EXERCISE INSTRUCTIONS »
Below are entries. Give back exactly the lines from the one containing "[(175,0),(149,0),(132,12),(146,32),(181,7),(175,0)]" through the one containing "[(311,41),(293,54),(305,71),(324,59),(311,41)]", inclusive, without the pictures.

[Opening RECORDS FOR THE TASK section]

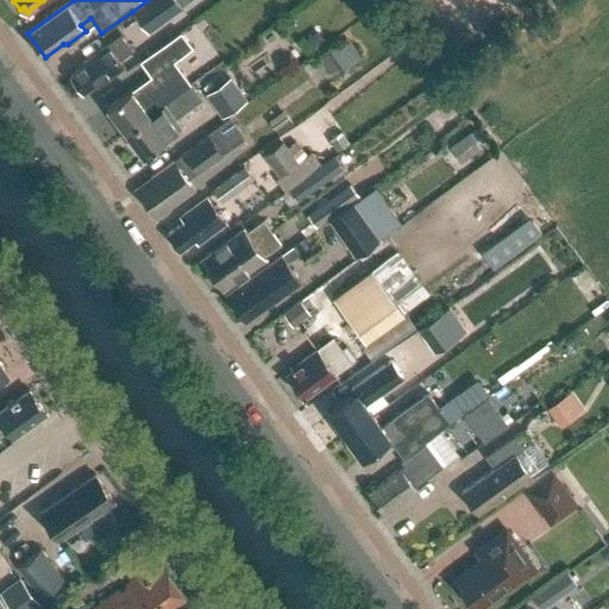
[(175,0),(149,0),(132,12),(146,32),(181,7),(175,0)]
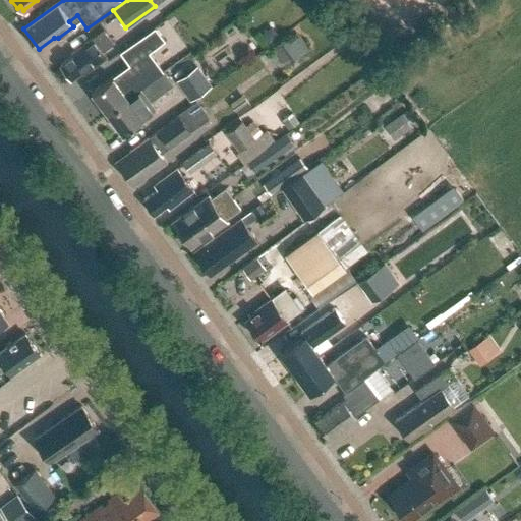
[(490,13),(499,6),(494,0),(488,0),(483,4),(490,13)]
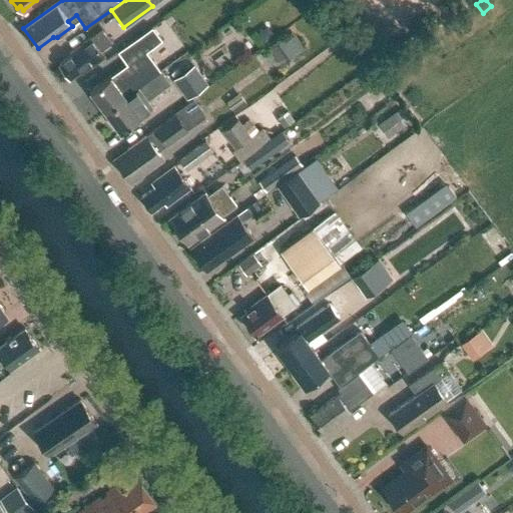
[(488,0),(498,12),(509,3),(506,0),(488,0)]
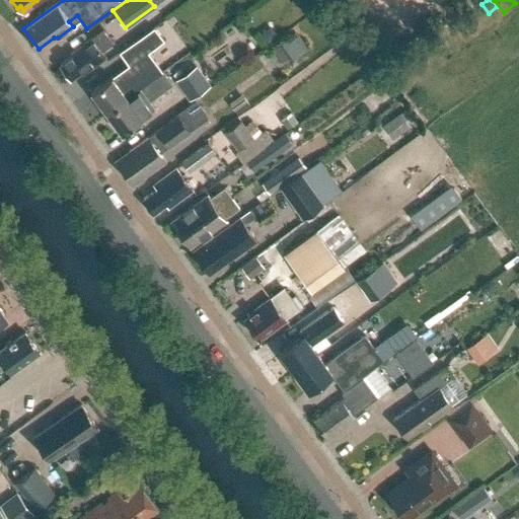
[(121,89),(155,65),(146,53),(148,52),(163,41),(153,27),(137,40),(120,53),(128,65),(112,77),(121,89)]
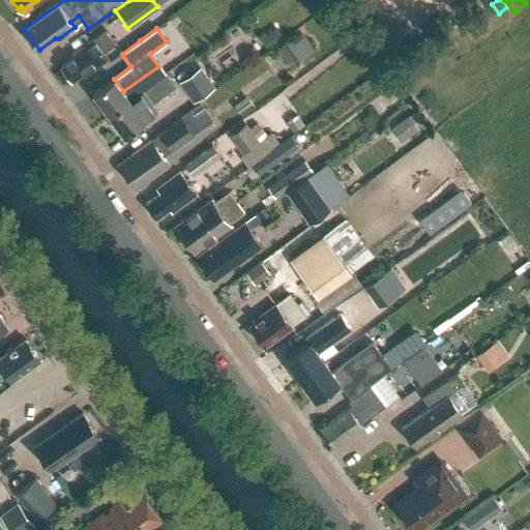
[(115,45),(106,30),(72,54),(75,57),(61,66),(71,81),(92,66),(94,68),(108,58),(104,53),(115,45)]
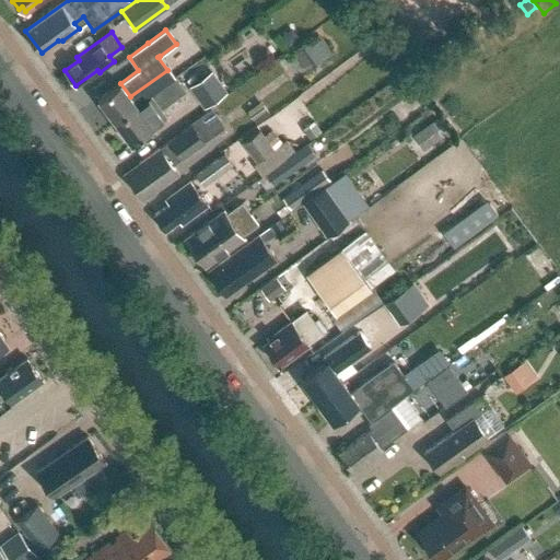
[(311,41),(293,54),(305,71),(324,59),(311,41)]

[Closing RECORDS FOR THE TASK section]
[Opening RECORDS FOR THE TASK section]

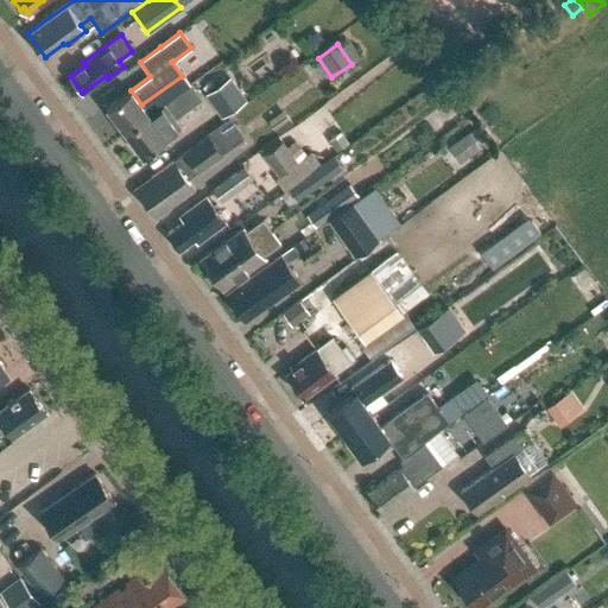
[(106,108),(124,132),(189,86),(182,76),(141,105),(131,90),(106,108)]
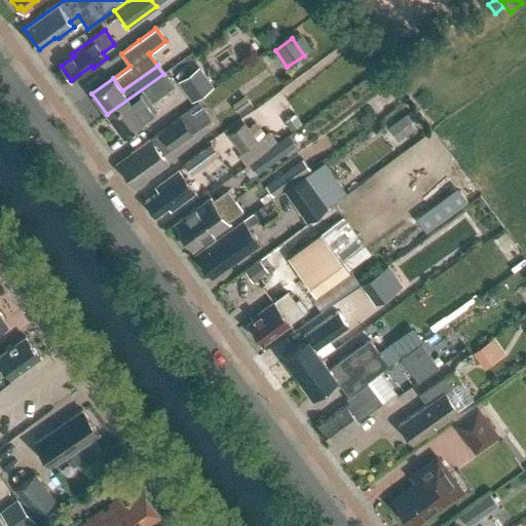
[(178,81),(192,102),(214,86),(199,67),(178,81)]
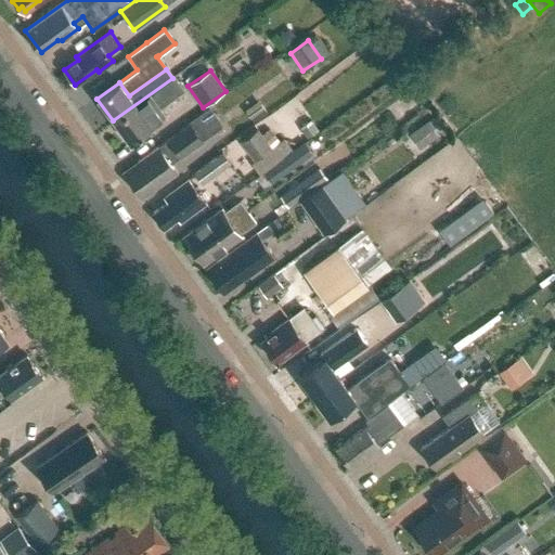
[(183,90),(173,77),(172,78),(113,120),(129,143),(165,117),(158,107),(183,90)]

[Closing RECORDS FOR THE TASK section]

REPLY »
[(175,0),(149,0),(132,12),(146,32),(181,7),(175,0)]
[(490,13),(499,6),(494,0),(488,0),(483,4),(490,13)]
[(488,0),(498,12),(509,3),(506,0),(488,0)]
[(121,89),(155,65),(146,53),(148,52),(163,41),(153,27),(137,40),(120,53),(128,65),(112,77),(121,89)]
[(115,45),(106,30),(72,54),(75,57),(61,66),(71,81),(92,66),(94,68),(108,58),(104,53),(115,45)]
[(311,41),(293,54),(305,71),(324,59),(311,41)]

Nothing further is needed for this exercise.